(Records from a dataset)
* * *
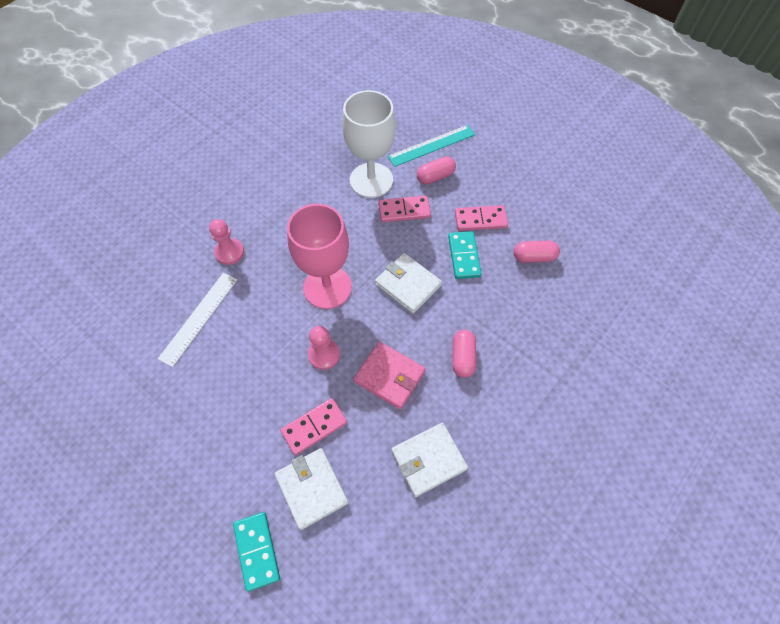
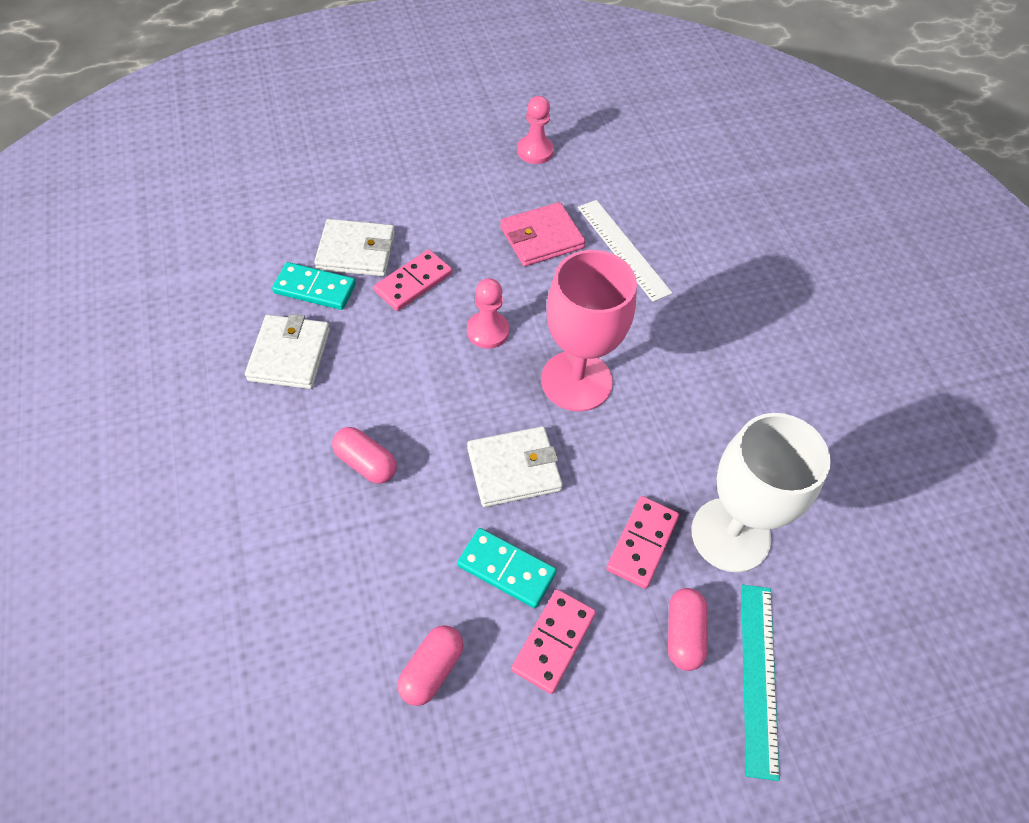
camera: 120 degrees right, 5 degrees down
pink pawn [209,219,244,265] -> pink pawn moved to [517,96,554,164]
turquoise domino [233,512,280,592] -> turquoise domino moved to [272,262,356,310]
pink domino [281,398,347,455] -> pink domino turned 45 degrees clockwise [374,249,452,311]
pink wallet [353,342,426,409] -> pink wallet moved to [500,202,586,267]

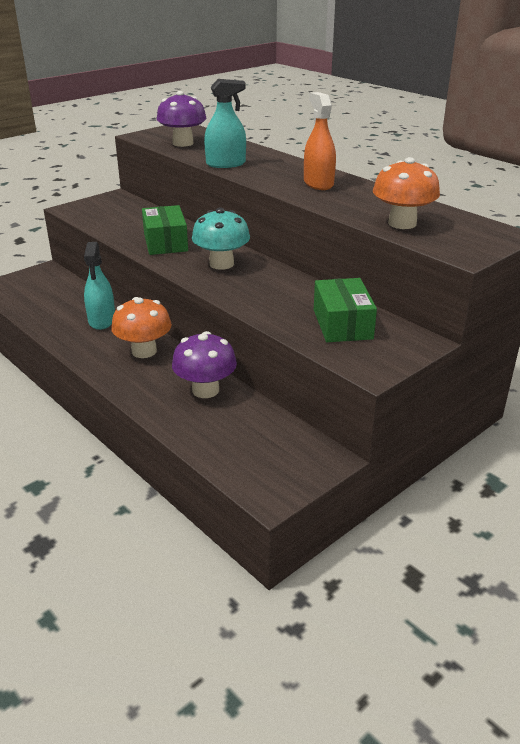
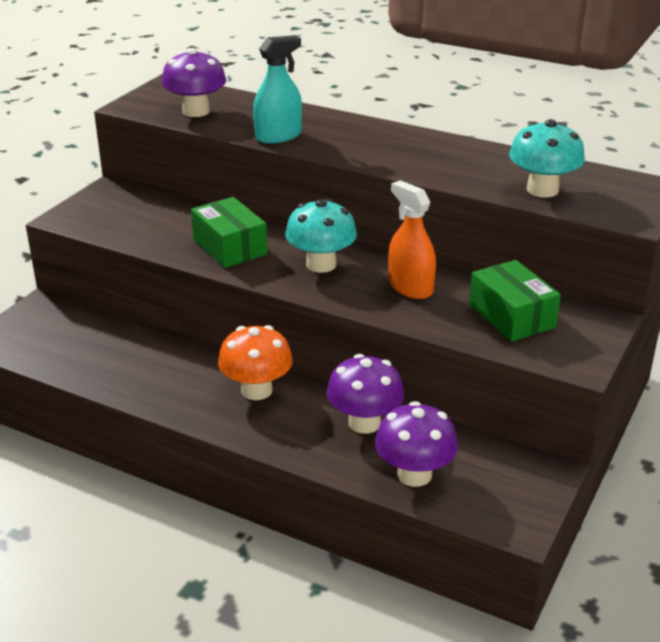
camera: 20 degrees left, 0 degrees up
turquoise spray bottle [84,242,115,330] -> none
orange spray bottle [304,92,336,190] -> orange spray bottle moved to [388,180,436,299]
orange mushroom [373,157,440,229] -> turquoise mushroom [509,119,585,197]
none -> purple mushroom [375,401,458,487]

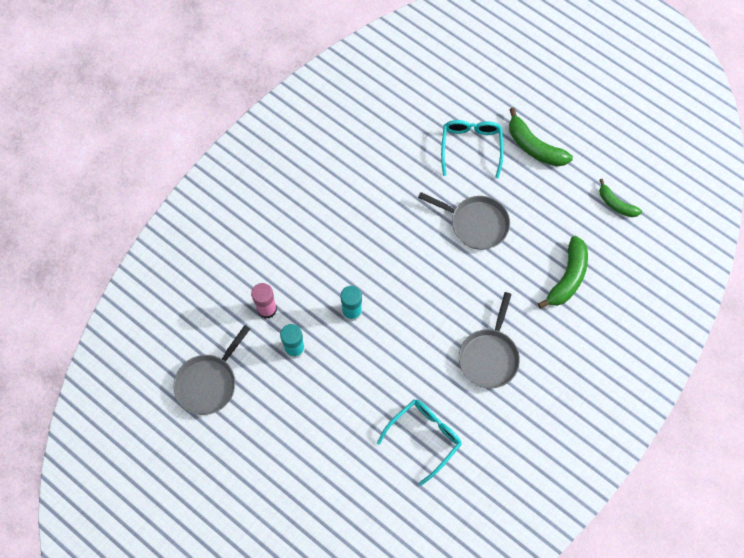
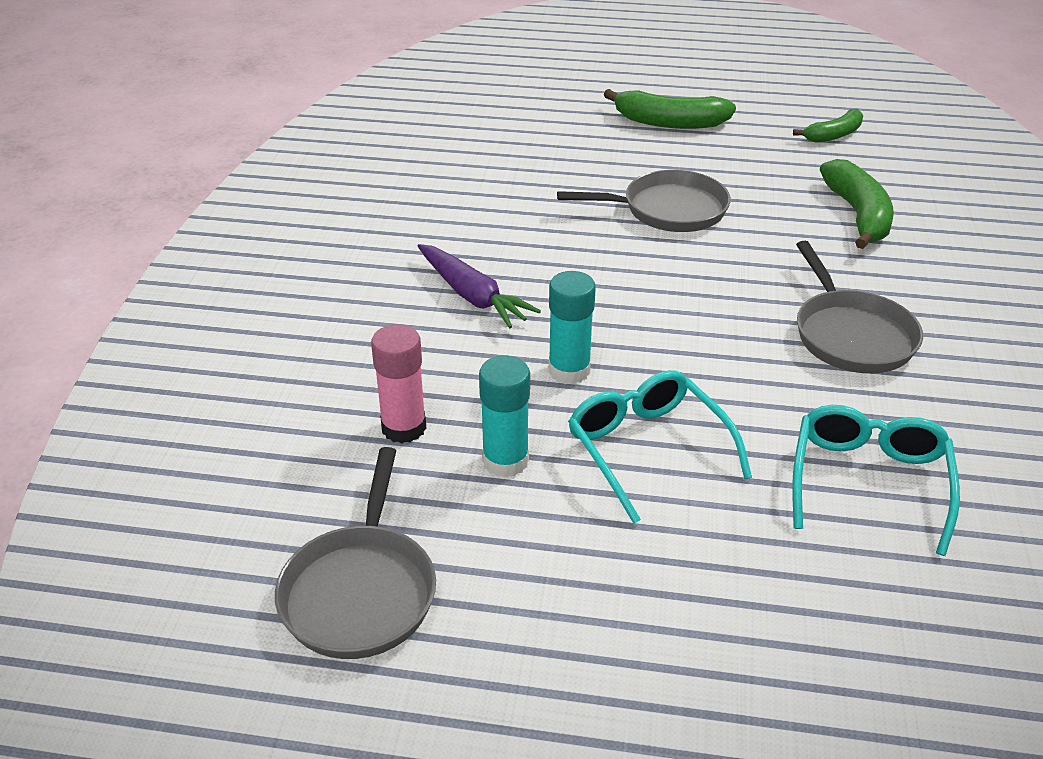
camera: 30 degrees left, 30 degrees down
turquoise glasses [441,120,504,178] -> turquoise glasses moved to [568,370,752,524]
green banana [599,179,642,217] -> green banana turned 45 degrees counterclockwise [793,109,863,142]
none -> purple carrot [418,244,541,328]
* * *
# Action item
Search the data above and return each line in which "pink" occurs.

# Answer box
pink pawn [209,219,244,265] -> pink pawn moved to [517,96,554,164]
pink domino [281,398,347,455] -> pink domino turned 45 degrees clockwise [374,249,452,311]
pink wallet [353,342,426,409] -> pink wallet moved to [500,202,586,267]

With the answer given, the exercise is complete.